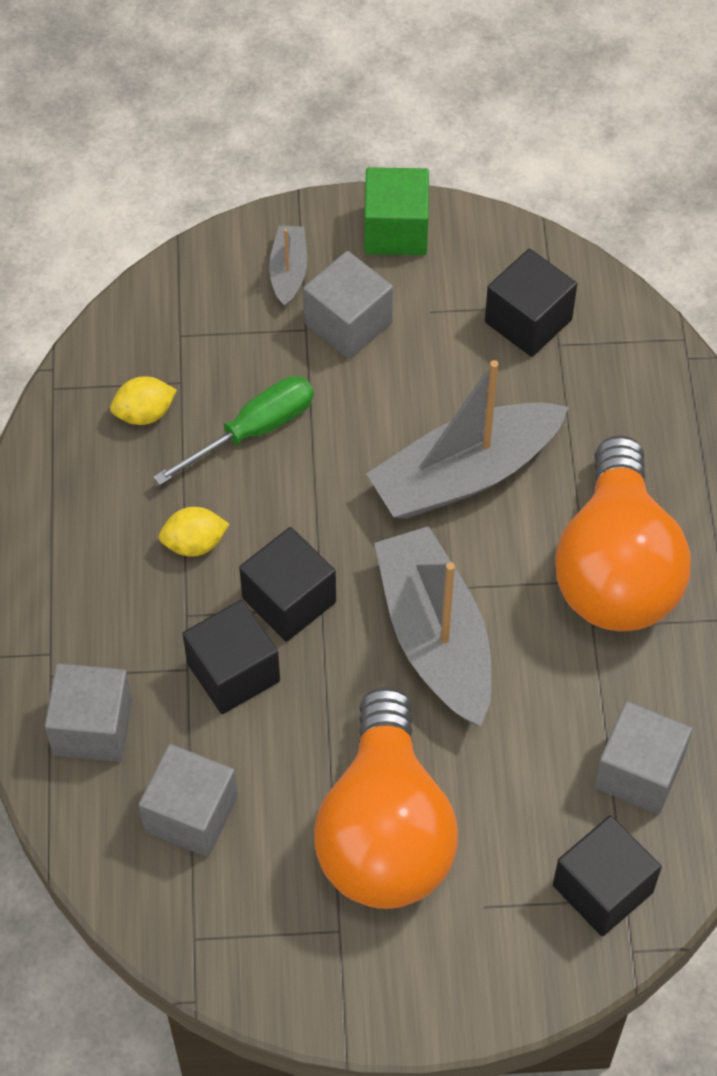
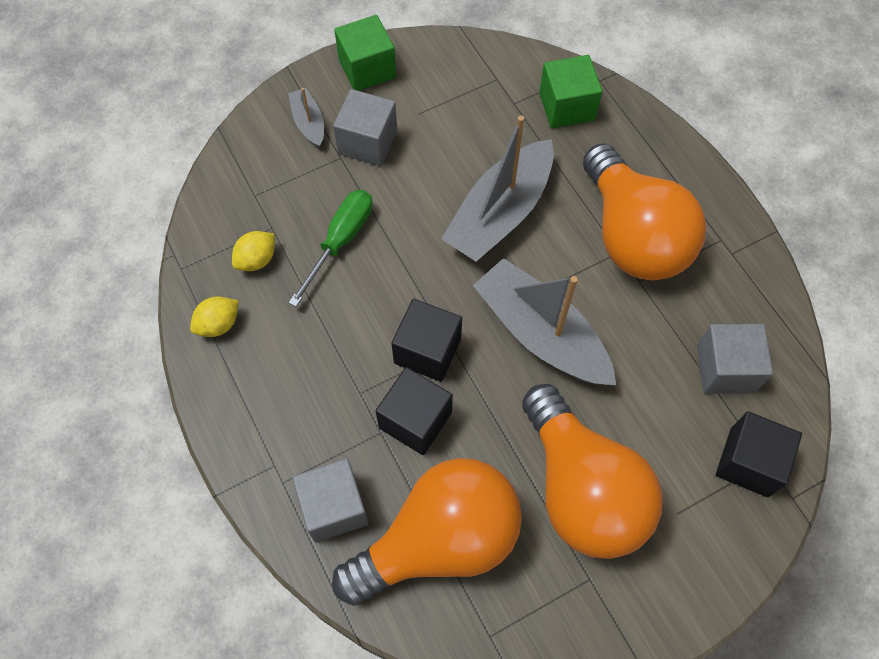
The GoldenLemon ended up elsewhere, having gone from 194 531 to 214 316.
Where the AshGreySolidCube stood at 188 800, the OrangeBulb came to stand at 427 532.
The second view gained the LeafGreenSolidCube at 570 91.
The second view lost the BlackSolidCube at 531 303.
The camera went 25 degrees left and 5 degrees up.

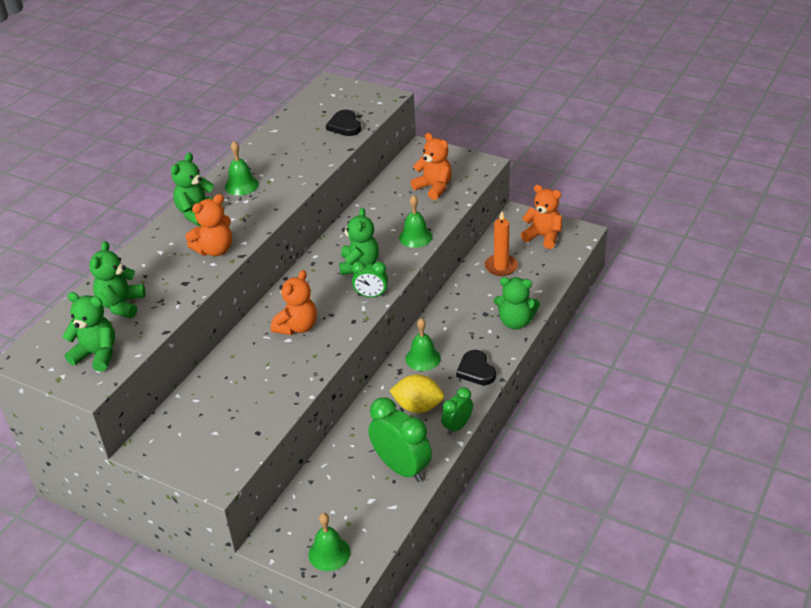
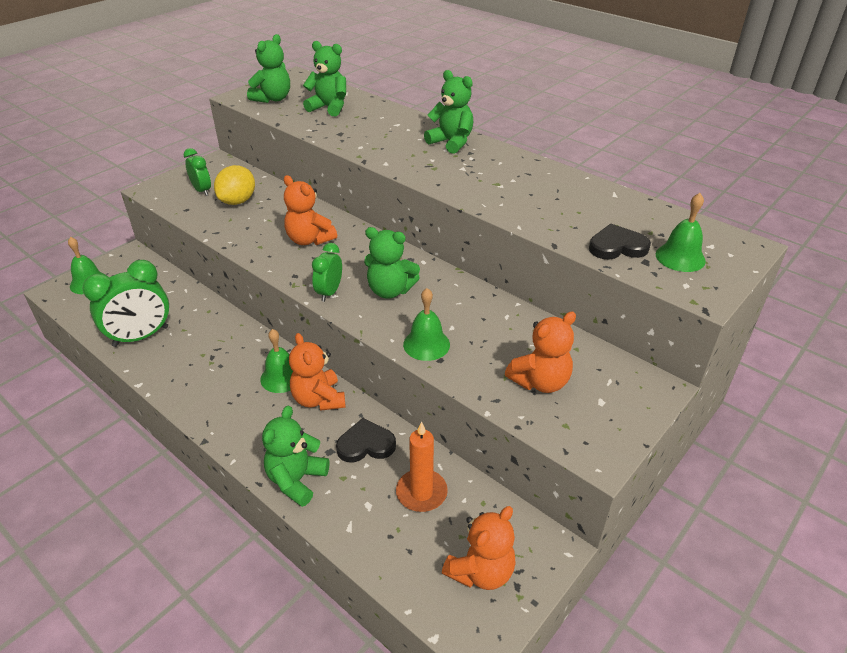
The LeafGreenAlarmClock ended up elsewhere, having gone from 457 411 to 197 172.
The GoldenLemon ended up elsewhere, having gone from 416 393 to 234 185.
The OrangeTeddy ended up elsewhere, having gone from 208 225 to 317 372.
The BlackHeartShape ended up elsewhere, having gone from 476 367 to 366 440.
The LeafGreenSchoolBell ended up elsewhere, having gone from 242 168 to 681 232.
The camera went 100 degrees right and 0 degrees up.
------------------------------------------------
*Activity*: Please count the lines of the material above that contain "second", and give only the number.

*Response*: 2